• [What to work on]
Rewrite the material below with every instance of "page" replaced by "screenshot" and everything else left unchanged. Leave the pictures out of your answer.

**** Data extract

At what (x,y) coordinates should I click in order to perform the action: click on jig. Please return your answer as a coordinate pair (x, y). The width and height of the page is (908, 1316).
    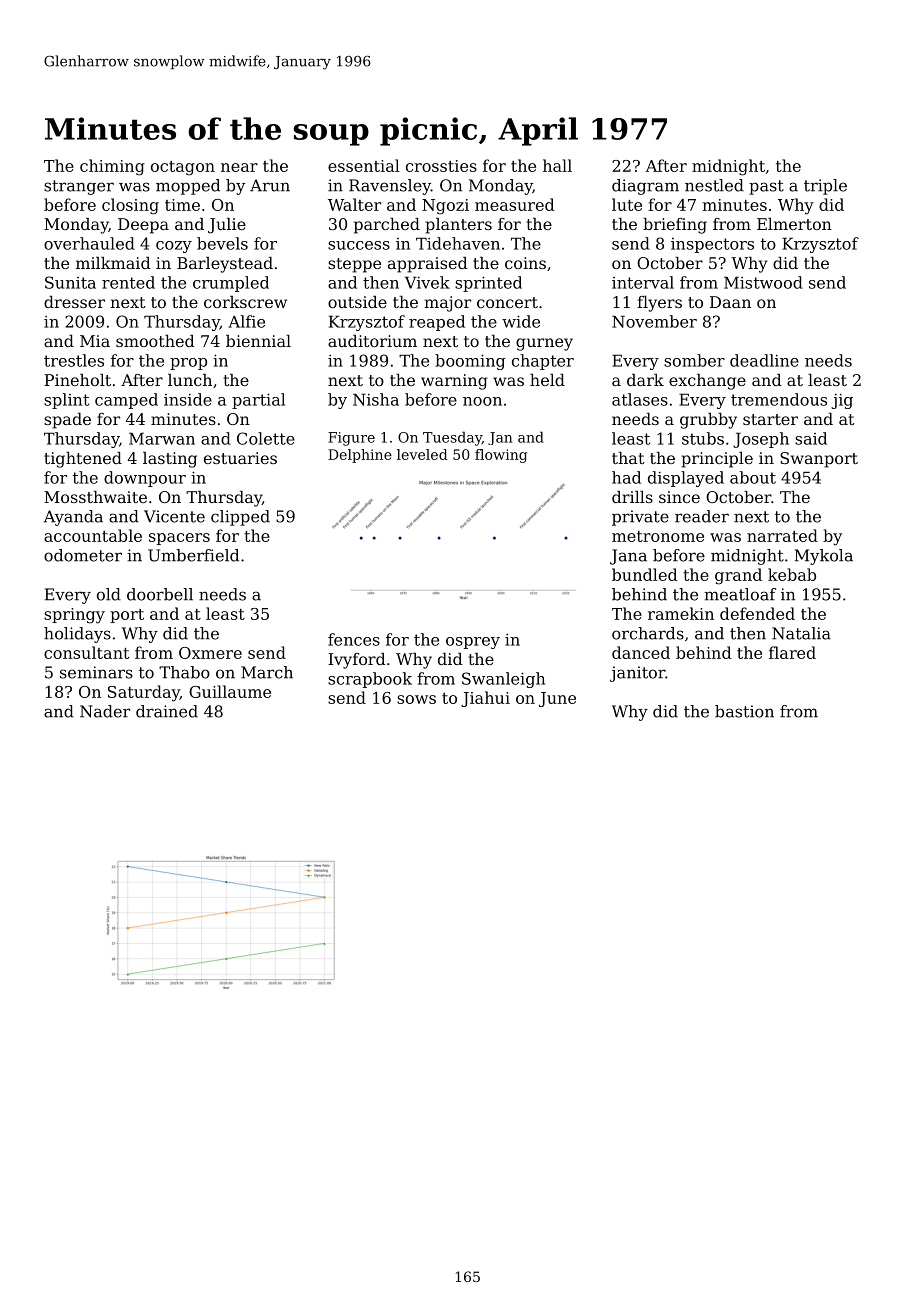
    Looking at the image, I should click on (842, 401).
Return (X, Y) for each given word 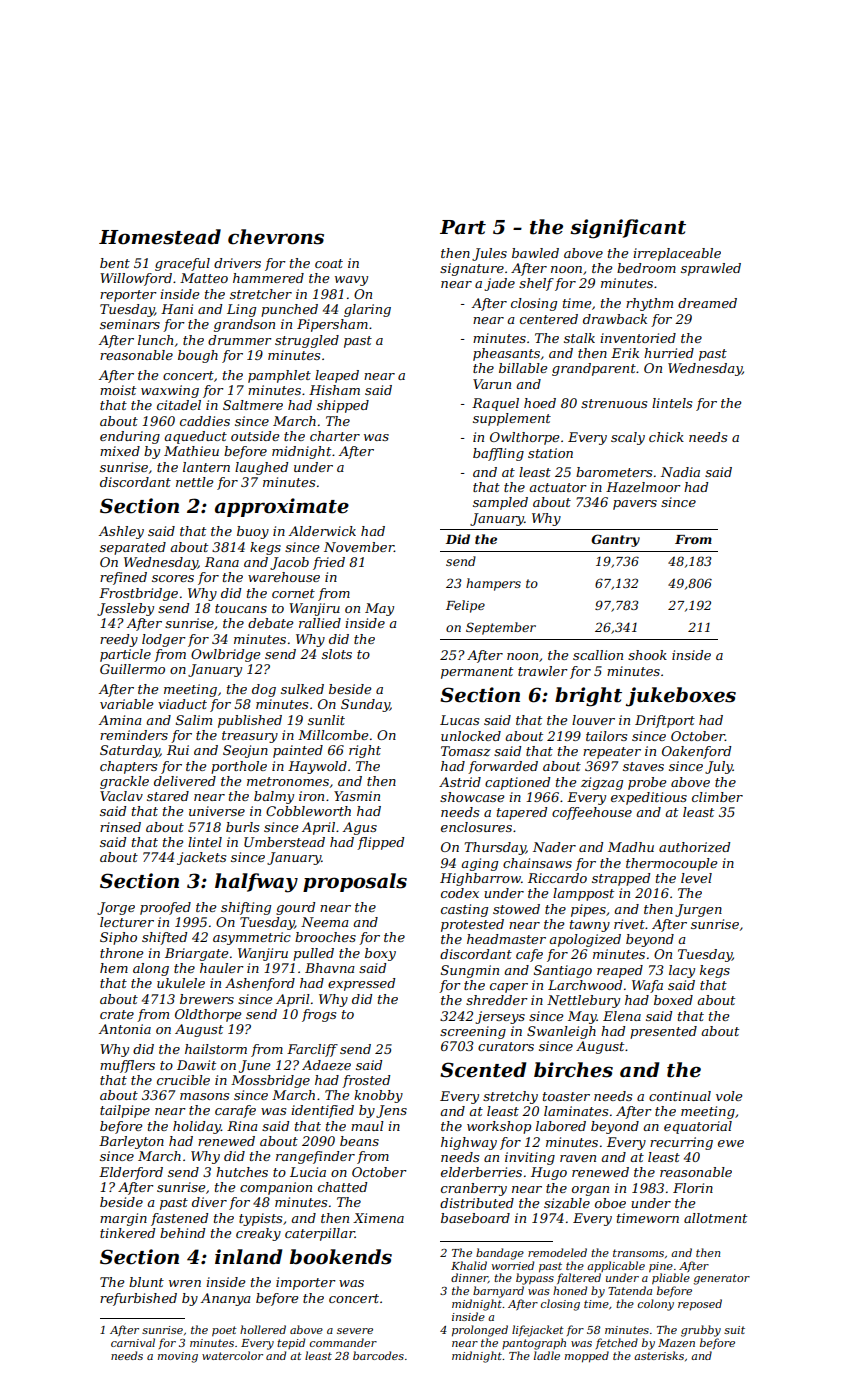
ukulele (181, 983)
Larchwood (585, 985)
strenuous (614, 403)
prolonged (480, 1331)
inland (248, 1257)
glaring (367, 310)
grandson (244, 325)
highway (469, 1143)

********

• [Full output]
At what (x,y) coordinates should I click in order to perform the action: click on jig. Please return your answer as a coordinate pair (x, y). The width and height of the screenshot is (908, 1316).
    Looking at the image, I should click on (842, 401).
Return (X, Y) for each given word 
ukulele (181, 983)
Larchwood (585, 985)
strenuous (614, 403)
prolonged (480, 1331)
inland (248, 1257)
glaring (367, 310)
grandson (244, 325)
highway (469, 1143)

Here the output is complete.